» Requirement:
Down to the last line, print the data that follows exactly, without its pictures.

» Data shown:
------------

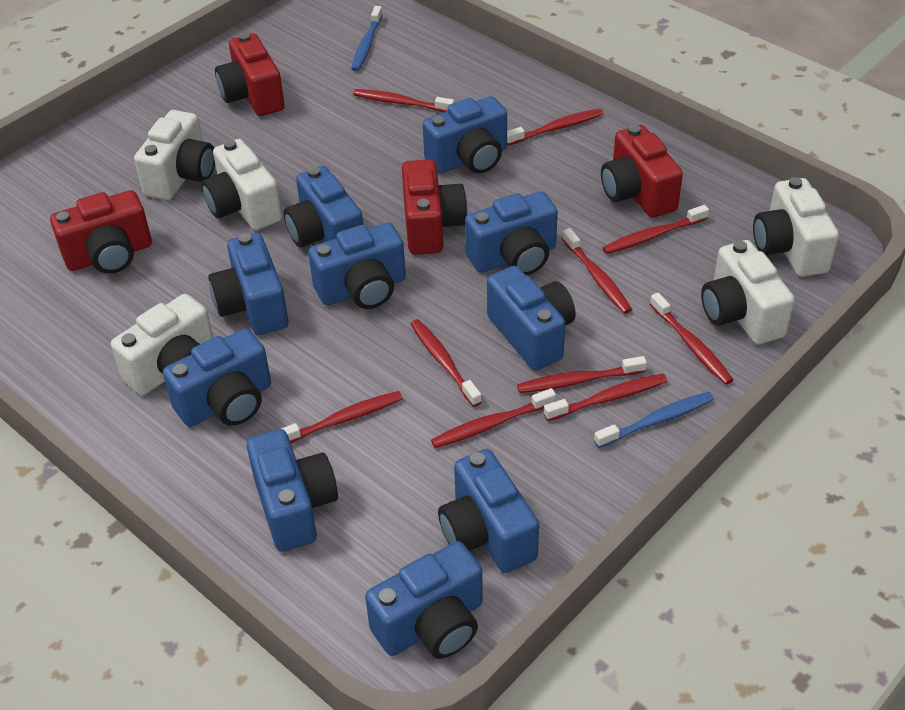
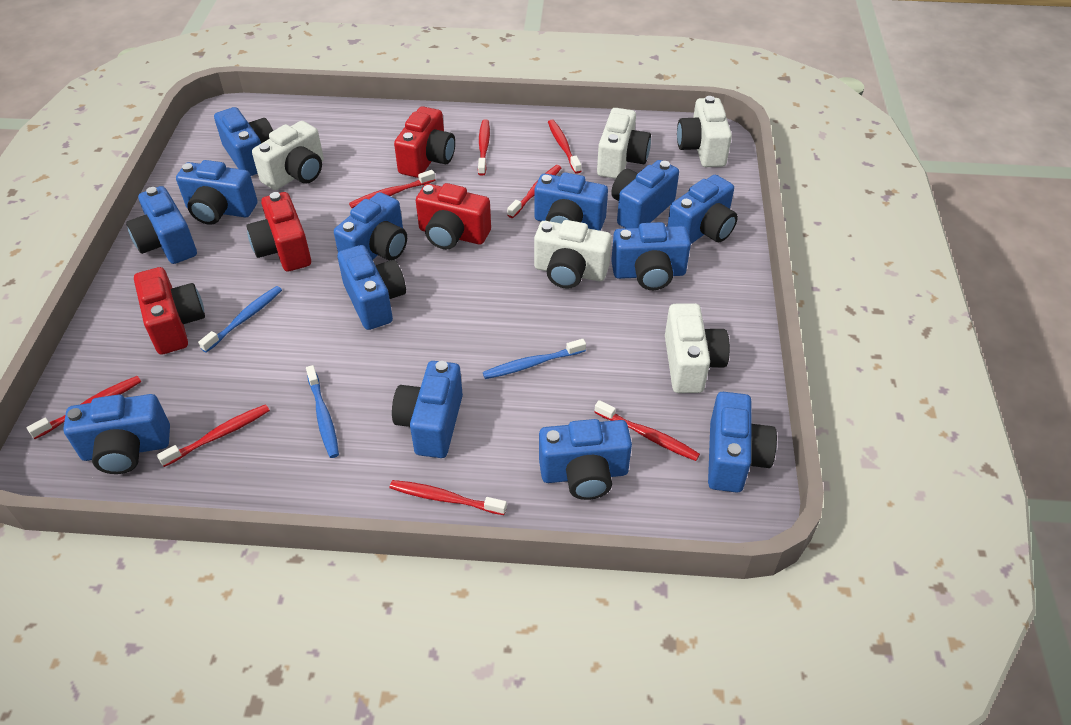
blue camera: 10 -> 13
blue toothbrush: 2 -> 3
red toothbrush: 10 -> 8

------------

» Result:
blue camera: 10 -> 13
blue toothbrush: 2 -> 3
red toothbrush: 10 -> 8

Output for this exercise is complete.